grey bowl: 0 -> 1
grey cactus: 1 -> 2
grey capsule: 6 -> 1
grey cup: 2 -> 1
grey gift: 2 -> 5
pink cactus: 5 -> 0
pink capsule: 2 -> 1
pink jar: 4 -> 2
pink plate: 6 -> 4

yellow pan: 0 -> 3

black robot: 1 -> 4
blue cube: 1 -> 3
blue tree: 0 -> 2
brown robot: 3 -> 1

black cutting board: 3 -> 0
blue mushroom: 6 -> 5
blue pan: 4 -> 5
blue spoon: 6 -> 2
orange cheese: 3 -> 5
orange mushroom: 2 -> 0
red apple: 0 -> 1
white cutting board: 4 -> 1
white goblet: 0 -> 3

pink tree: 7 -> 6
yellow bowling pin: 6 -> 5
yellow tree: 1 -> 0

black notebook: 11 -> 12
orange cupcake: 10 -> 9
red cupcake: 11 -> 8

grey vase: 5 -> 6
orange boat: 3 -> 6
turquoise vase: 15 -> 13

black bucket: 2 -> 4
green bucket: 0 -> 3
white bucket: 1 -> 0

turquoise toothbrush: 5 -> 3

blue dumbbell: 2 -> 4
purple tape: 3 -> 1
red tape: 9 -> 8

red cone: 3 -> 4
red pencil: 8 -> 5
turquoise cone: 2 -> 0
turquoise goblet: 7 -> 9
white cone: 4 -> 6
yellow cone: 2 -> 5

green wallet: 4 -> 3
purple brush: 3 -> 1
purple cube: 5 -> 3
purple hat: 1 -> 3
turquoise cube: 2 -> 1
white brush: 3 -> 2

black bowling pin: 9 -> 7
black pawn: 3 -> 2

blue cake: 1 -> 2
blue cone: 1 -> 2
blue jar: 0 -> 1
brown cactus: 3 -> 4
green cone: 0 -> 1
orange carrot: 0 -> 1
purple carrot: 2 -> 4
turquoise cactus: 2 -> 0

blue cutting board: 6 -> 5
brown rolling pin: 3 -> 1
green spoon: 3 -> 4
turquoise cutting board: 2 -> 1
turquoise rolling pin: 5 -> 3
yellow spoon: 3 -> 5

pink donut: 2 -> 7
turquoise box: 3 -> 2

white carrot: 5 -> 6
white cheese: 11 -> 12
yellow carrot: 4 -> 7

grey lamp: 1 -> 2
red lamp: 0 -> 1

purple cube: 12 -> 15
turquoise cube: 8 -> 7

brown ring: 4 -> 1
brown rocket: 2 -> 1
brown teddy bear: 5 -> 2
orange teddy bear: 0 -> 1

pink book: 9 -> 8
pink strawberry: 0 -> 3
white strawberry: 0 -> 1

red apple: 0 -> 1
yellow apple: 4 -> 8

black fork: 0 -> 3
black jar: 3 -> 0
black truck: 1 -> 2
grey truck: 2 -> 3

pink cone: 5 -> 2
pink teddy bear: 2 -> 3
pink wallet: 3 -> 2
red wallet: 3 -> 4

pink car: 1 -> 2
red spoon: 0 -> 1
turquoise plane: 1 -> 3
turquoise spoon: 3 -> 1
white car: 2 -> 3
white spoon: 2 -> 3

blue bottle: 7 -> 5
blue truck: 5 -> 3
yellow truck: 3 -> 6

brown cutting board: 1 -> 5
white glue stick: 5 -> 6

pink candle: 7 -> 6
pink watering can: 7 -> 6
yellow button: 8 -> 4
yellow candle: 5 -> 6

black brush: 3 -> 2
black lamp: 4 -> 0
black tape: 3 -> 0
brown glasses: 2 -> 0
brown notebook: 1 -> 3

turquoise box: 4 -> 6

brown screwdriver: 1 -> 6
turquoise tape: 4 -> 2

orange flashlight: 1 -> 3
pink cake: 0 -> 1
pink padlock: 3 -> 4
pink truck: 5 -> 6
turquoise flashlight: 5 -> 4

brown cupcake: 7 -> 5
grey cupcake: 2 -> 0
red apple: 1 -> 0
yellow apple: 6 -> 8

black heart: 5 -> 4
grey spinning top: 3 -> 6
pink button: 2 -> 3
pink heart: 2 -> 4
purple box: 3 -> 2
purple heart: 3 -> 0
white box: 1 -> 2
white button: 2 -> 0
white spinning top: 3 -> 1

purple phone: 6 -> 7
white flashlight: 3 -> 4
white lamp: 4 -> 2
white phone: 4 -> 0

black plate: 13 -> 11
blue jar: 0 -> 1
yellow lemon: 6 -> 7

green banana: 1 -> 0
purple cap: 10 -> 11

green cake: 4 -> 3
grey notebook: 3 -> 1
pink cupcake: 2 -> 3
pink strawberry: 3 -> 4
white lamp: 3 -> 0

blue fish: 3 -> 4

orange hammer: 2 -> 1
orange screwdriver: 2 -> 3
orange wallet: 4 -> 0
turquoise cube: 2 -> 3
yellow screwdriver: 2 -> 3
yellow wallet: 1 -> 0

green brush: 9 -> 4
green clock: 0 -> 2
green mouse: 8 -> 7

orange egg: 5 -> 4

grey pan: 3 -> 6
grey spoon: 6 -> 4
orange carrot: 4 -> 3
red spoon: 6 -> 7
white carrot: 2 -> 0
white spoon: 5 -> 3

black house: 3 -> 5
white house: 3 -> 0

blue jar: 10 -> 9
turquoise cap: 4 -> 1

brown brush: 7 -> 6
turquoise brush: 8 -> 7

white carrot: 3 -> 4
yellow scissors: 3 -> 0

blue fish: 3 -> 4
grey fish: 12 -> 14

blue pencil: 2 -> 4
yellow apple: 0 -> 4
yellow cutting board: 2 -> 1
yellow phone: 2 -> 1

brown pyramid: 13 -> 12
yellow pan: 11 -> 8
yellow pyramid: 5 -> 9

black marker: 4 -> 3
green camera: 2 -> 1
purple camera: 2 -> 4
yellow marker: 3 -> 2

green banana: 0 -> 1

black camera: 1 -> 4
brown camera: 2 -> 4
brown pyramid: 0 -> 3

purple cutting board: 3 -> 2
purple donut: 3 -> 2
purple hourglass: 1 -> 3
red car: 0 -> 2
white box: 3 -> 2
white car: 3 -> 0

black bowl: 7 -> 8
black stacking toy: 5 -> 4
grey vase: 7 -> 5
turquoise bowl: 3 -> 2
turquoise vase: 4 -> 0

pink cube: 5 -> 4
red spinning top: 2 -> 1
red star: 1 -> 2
○ ○ ○ ○ ○ ○ ○
Reproduce the full block of data exactly, omitting nothing.

§ **Result of the exercise**
grey bowl: 0 -> 1
grey cactus: 1 -> 2
grey capsule: 6 -> 1
grey cup: 2 -> 1
grey gift: 2 -> 5
pink cactus: 5 -> 0
pink capsule: 2 -> 1
pink jar: 4 -> 2
pink plate: 6 -> 4

yellow pan: 0 -> 3

black robot: 1 -> 4
blue cube: 1 -> 3
blue tree: 0 -> 2
brown robot: 3 -> 1

black cutting board: 3 -> 0
blue mushroom: 6 -> 5
blue pan: 4 -> 5
blue spoon: 6 -> 2
orange cheese: 3 -> 5
orange mushroom: 2 -> 0
red apple: 0 -> 1
white cutting board: 4 -> 1
white goblet: 0 -> 3

pink tree: 7 -> 6
yellow bowling pin: 6 -> 5
yellow tree: 1 -> 0

black notebook: 11 -> 12
orange cupcake: 10 -> 9
red cupcake: 11 -> 8

grey vase: 5 -> 6
orange boat: 3 -> 6
turquoise vase: 15 -> 13

black bucket: 2 -> 4
green bucket: 0 -> 3
white bucket: 1 -> 0

turquoise toothbrush: 5 -> 3

blue dumbbell: 2 -> 4
purple tape: 3 -> 1
red tape: 9 -> 8

red cone: 3 -> 4
red pencil: 8 -> 5
turquoise cone: 2 -> 0
turquoise goblet: 7 -> 9
white cone: 4 -> 6
yellow cone: 2 -> 5

green wallet: 4 -> 3
purple brush: 3 -> 1
purple cube: 5 -> 3
purple hat: 1 -> 3
turquoise cube: 2 -> 1
white brush: 3 -> 2

black bowling pin: 9 -> 7
black pawn: 3 -> 2

blue cake: 1 -> 2
blue cone: 1 -> 2
blue jar: 0 -> 1
brown cactus: 3 -> 4
green cone: 0 -> 1
orange carrot: 0 -> 1
purple carrot: 2 -> 4
turquoise cactus: 2 -> 0

blue cutting board: 6 -> 5
brown rolling pin: 3 -> 1
green spoon: 3 -> 4
turquoise cutting board: 2 -> 1
turquoise rolling pin: 5 -> 3
yellow spoon: 3 -> 5

pink donut: 2 -> 7
turquoise box: 3 -> 2

white carrot: 5 -> 6
white cheese: 11 -> 12
yellow carrot: 4 -> 7

grey lamp: 1 -> 2
red lamp: 0 -> 1

purple cube: 12 -> 15
turquoise cube: 8 -> 7

brown ring: 4 -> 1
brown rocket: 2 -> 1
brown teddy bear: 5 -> 2
orange teddy bear: 0 -> 1

pink book: 9 -> 8
pink strawberry: 0 -> 3
white strawberry: 0 -> 1

red apple: 0 -> 1
yellow apple: 4 -> 8

black fork: 0 -> 3
black jar: 3 -> 0
black truck: 1 -> 2
grey truck: 2 -> 3

pink cone: 5 -> 2
pink teddy bear: 2 -> 3
pink wallet: 3 -> 2
red wallet: 3 -> 4

pink car: 1 -> 2
red spoon: 0 -> 1
turquoise plane: 1 -> 3
turquoise spoon: 3 -> 1
white car: 2 -> 3
white spoon: 2 -> 3

blue bottle: 7 -> 5
blue truck: 5 -> 3
yellow truck: 3 -> 6

brown cutting board: 1 -> 5
white glue stick: 5 -> 6

pink candle: 7 -> 6
pink watering can: 7 -> 6
yellow button: 8 -> 4
yellow candle: 5 -> 6

black brush: 3 -> 2
black lamp: 4 -> 0
black tape: 3 -> 0
brown glasses: 2 -> 0
brown notebook: 1 -> 3

turquoise box: 4 -> 6

brown screwdriver: 1 -> 6
turquoise tape: 4 -> 2

orange flashlight: 1 -> 3
pink cake: 0 -> 1
pink padlock: 3 -> 4
pink truck: 5 -> 6
turquoise flashlight: 5 -> 4

brown cupcake: 7 -> 5
grey cupcake: 2 -> 0
red apple: 1 -> 0
yellow apple: 6 -> 8

black heart: 5 -> 4
grey spinning top: 3 -> 6
pink button: 2 -> 3
pink heart: 2 -> 4
purple box: 3 -> 2
purple heart: 3 -> 0
white box: 1 -> 2
white button: 2 -> 0
white spinning top: 3 -> 1

purple phone: 6 -> 7
white flashlight: 3 -> 4
white lamp: 4 -> 2
white phone: 4 -> 0

black plate: 13 -> 11
blue jar: 0 -> 1
yellow lemon: 6 -> 7

green banana: 1 -> 0
purple cap: 10 -> 11

green cake: 4 -> 3
grey notebook: 3 -> 1
pink cupcake: 2 -> 3
pink strawberry: 3 -> 4
white lamp: 3 -> 0

blue fish: 3 -> 4

orange hammer: 2 -> 1
orange screwdriver: 2 -> 3
orange wallet: 4 -> 0
turquoise cube: 2 -> 3
yellow screwdriver: 2 -> 3
yellow wallet: 1 -> 0

green brush: 9 -> 4
green clock: 0 -> 2
green mouse: 8 -> 7

orange egg: 5 -> 4

grey pan: 3 -> 6
grey spoon: 6 -> 4
orange carrot: 4 -> 3
red spoon: 6 -> 7
white carrot: 2 -> 0
white spoon: 5 -> 3

black house: 3 -> 5
white house: 3 -> 0

blue jar: 10 -> 9
turquoise cap: 4 -> 1

brown brush: 7 -> 6
turquoise brush: 8 -> 7

white carrot: 3 -> 4
yellow scissors: 3 -> 0

blue fish: 3 -> 4
grey fish: 12 -> 14

blue pencil: 2 -> 4
yellow apple: 0 -> 4
yellow cutting board: 2 -> 1
yellow phone: 2 -> 1

brown pyramid: 13 -> 12
yellow pan: 11 -> 8
yellow pyramid: 5 -> 9

black marker: 4 -> 3
green camera: 2 -> 1
purple camera: 2 -> 4
yellow marker: 3 -> 2

green banana: 0 -> 1

black camera: 1 -> 4
brown camera: 2 -> 4
brown pyramid: 0 -> 3

purple cutting board: 3 -> 2
purple donut: 3 -> 2
purple hourglass: 1 -> 3
red car: 0 -> 2
white box: 3 -> 2
white car: 3 -> 0

black bowl: 7 -> 8
black stacking toy: 5 -> 4
grey vase: 7 -> 5
turquoise bowl: 3 -> 2
turquoise vase: 4 -> 0

pink cube: 5 -> 4
red spinning top: 2 -> 1
red star: 1 -> 2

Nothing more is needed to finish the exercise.